━━━━━ Data provided ━━━━━

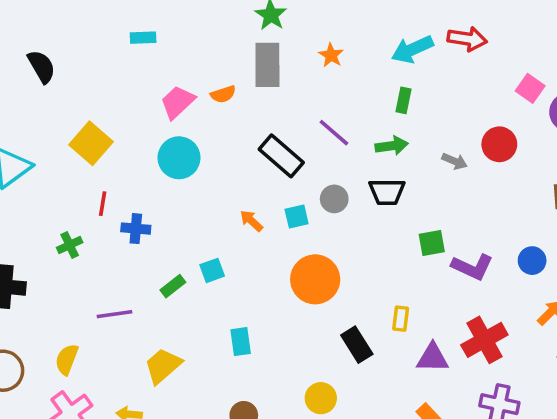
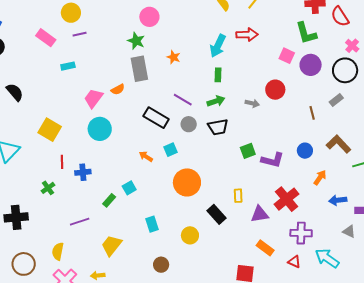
cyan arrow: (412, 49) -> (218, 46), turned -30
gray circle: (334, 199) -> (189, 124), moved
yellow circle: (321, 398) -> (190, 235), moved

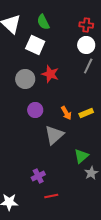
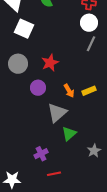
white square: (35, 45) -> (24, 29), moved
red star: (50, 74) -> (50, 63), moved, turned 30
gray circle: (25, 79) -> (18, 64), moved
green triangle: (81, 156) -> (69, 134), moved

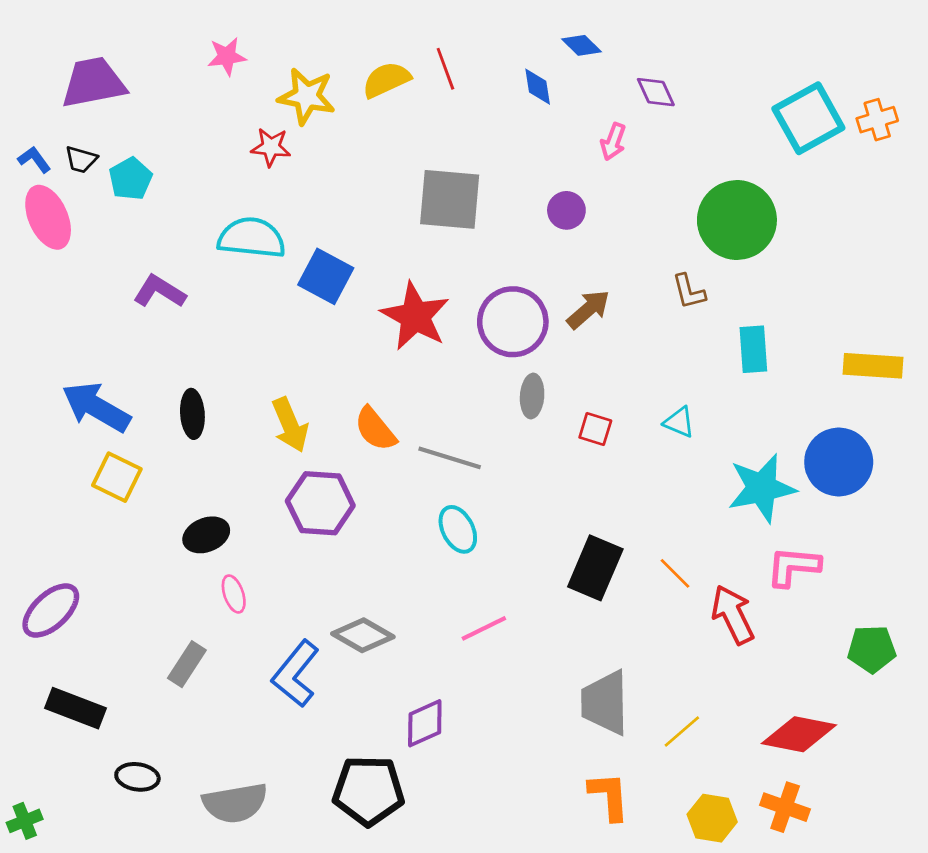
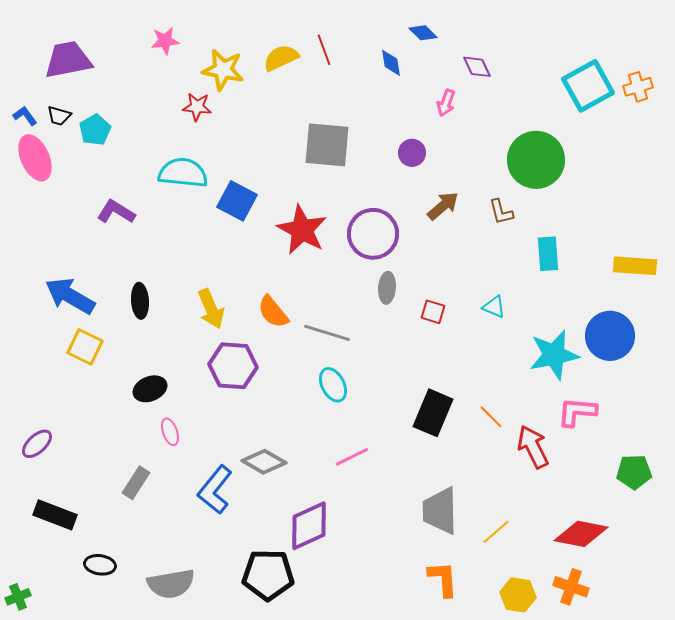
brown arrow: (588, 309) -> (443, 206), moved
purple ellipse: (51, 611) -> (37, 444), size x0.7
purple diamond: (425, 723) -> (309, 526), size x1.4

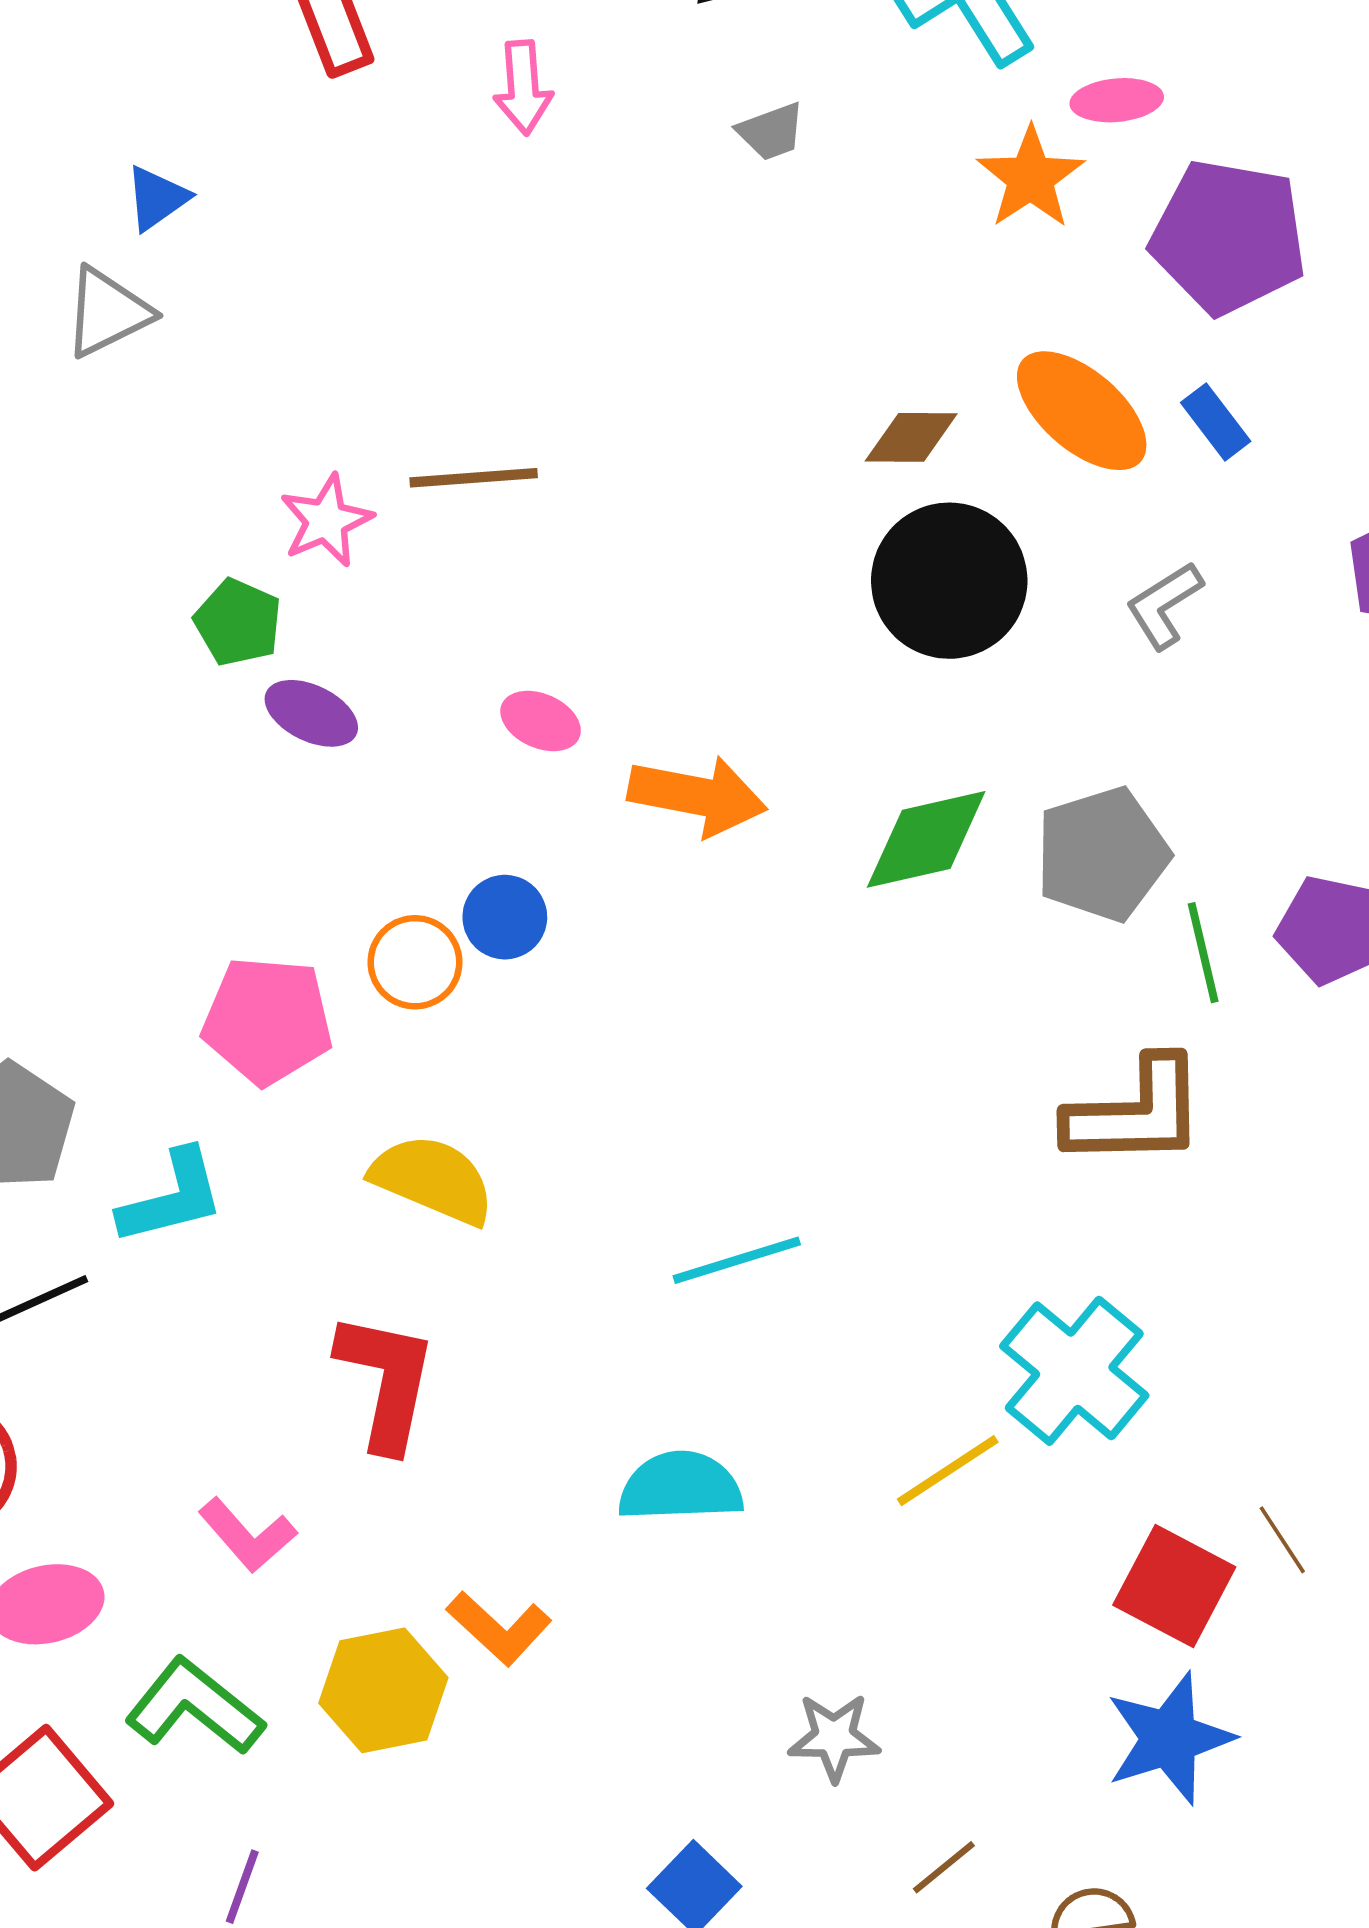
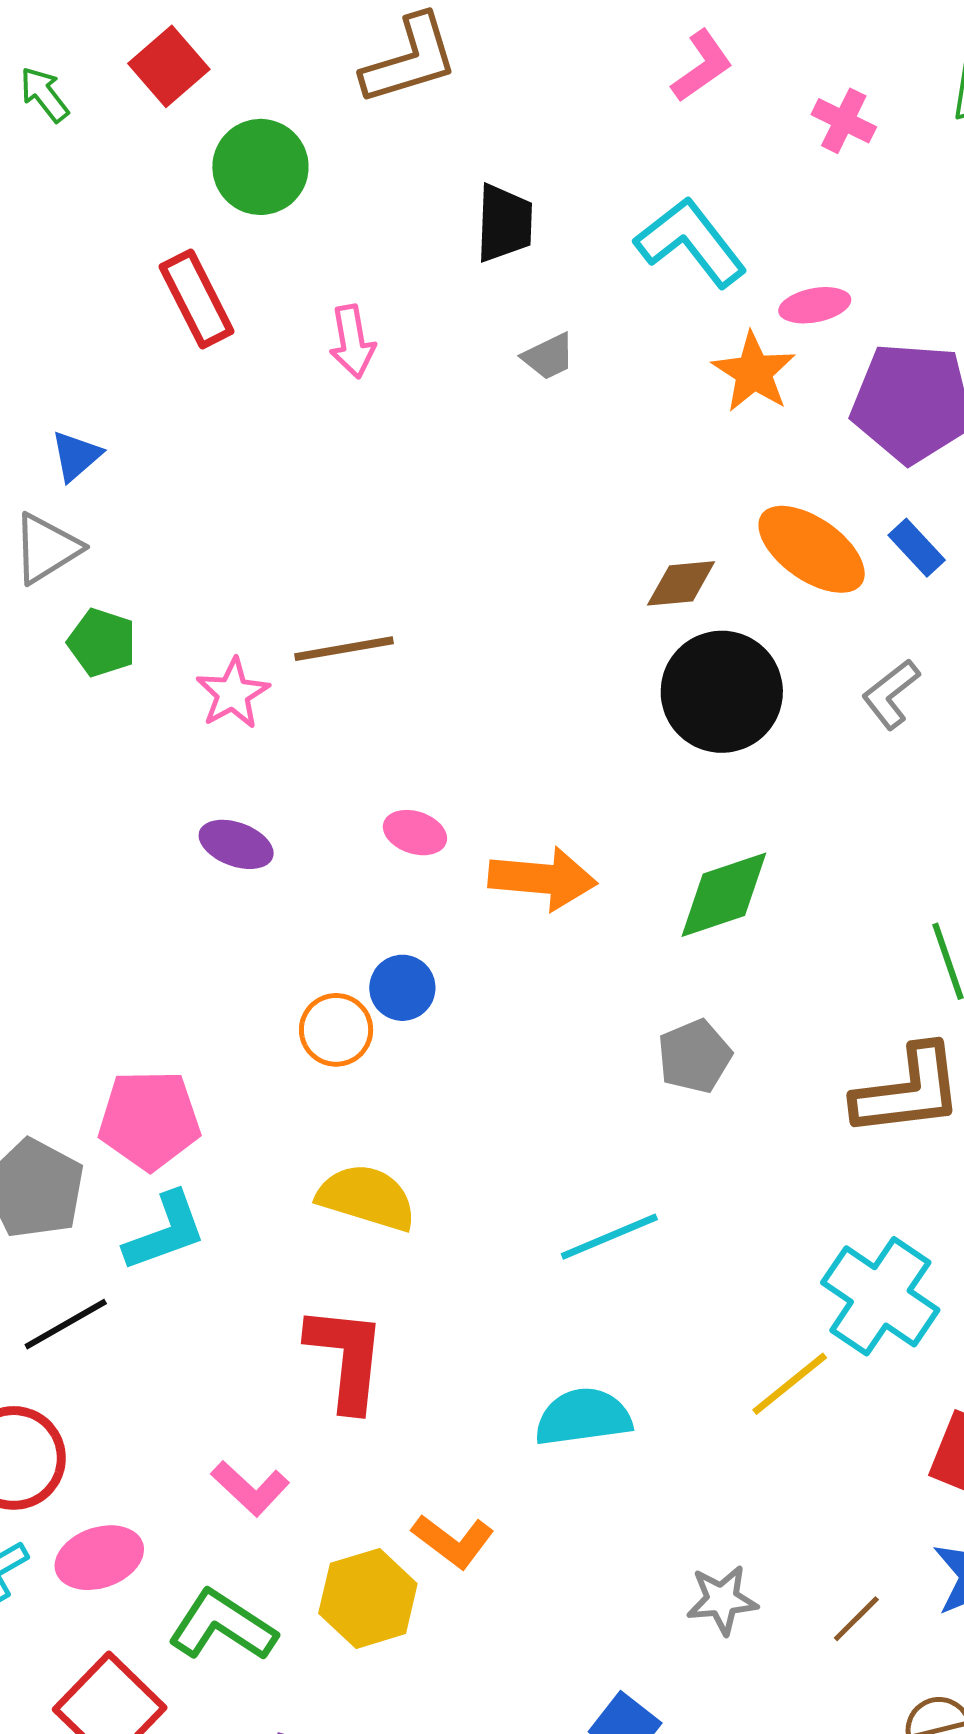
green pentagon: (238, 622) -> (102, 642), moved
gray pentagon: (1102, 854) -> (694, 1056), moved, size x0.7
pink pentagon: (268, 1020) -> (149, 1120), moved
brown line: (944, 1867) -> (856, 1619), moved

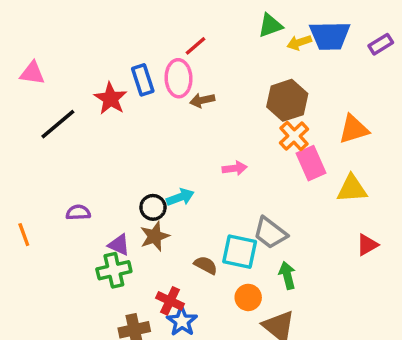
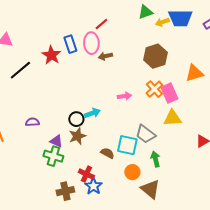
orange cross: (294, 136) -> (154, 89), moved
yellow triangle: (352, 189) -> (172, 118), moved
green cross: (114, 270) -> (53, 156), turned 30

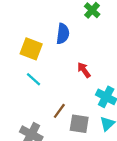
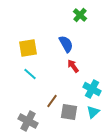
blue semicircle: (63, 34) -> (66, 44), moved, turned -36
yellow square: (31, 49) -> (28, 48), turned -30

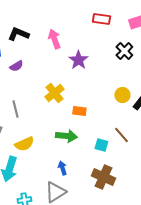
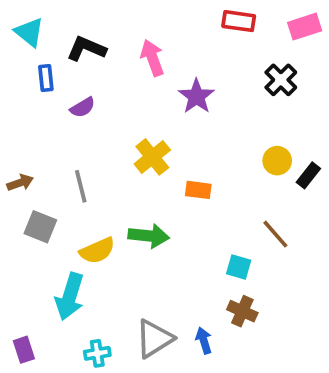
green arrow: (66, 136) -> (149, 236), moved
cyan square: (101, 145) -> (239, 267), moved
blue arrow: (62, 168) -> (204, 341), moved
brown cross: (103, 177) -> (242, 311), size x0.7

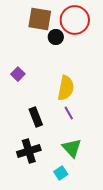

━━━━━

■ Directions ■
Print, please, exactly the lines from the one holding "orange cross: (294, 136) -> (154, 89), moved" through the final line of the data, both included, while leaving out each picture.

■ Solution ■
orange cross: (294, 136) -> (154, 89), moved
yellow triangle: (352, 189) -> (172, 118), moved
green cross: (114, 270) -> (53, 156), turned 30

blue semicircle: (63, 34) -> (66, 44), moved, turned -36
yellow square: (31, 49) -> (28, 48), turned -30

green arrow: (66, 136) -> (149, 236), moved
cyan square: (101, 145) -> (239, 267), moved
blue arrow: (62, 168) -> (204, 341), moved
brown cross: (103, 177) -> (242, 311), size x0.7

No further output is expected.